**DATA SHOWN:**
========================================

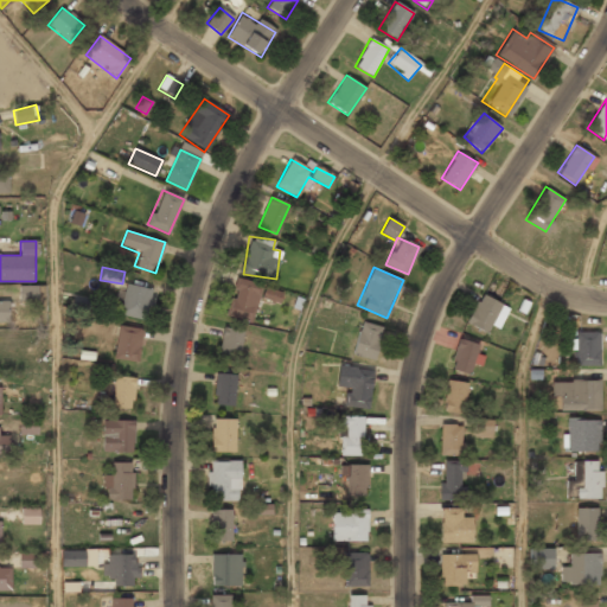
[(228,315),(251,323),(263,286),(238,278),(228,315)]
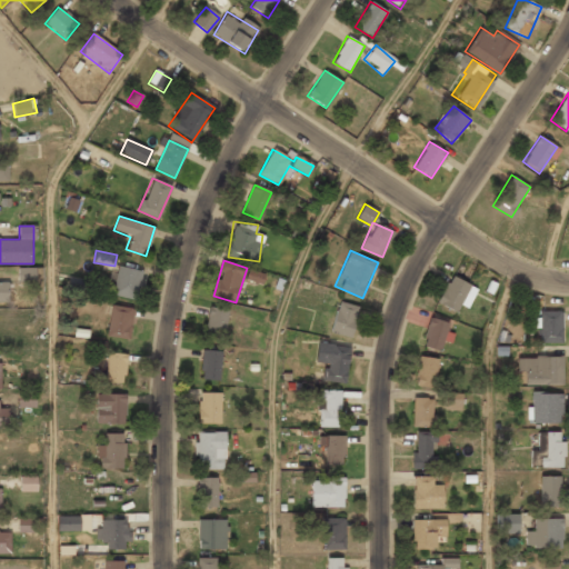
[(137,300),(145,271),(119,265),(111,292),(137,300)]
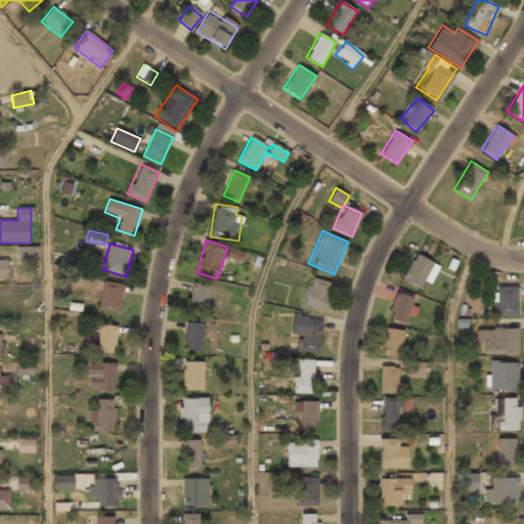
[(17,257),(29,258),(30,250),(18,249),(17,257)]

========================================

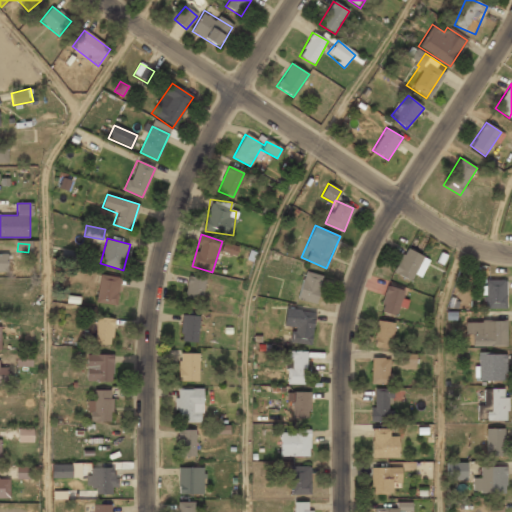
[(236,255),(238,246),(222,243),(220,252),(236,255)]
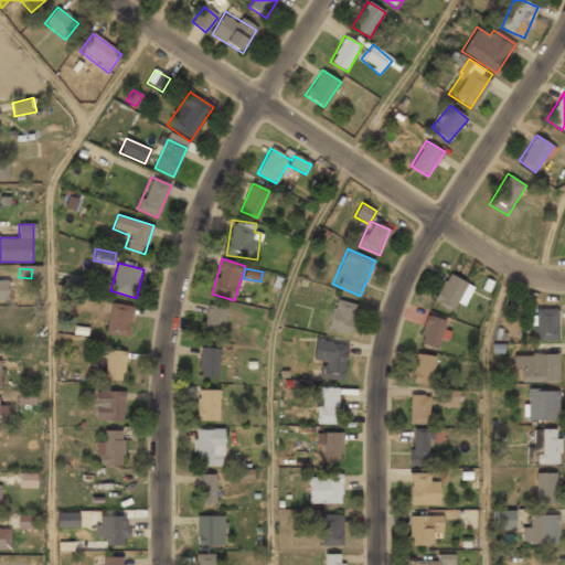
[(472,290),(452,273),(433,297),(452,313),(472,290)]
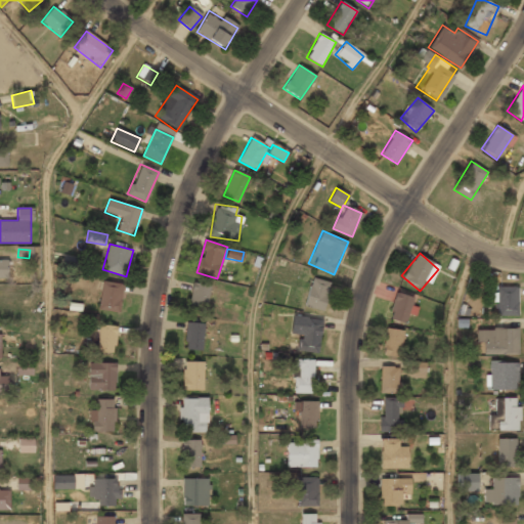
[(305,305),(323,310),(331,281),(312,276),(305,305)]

========================================

**GOAL OF THE EXERCISE:**
Give again, exactly as written above, each line from the one that has "[(472,290),(452,273),(433,297),(452,313),(472,290)]" to the one that has "[(305,305),(323,310),(331,281),(312,276),(305,305)]", both included; omit the pictures.

**WRITTEN ANSWER:**
[(472,290),(452,273),(433,297),(452,313),(472,290)]
[(305,305),(323,310),(331,281),(312,276),(305,305)]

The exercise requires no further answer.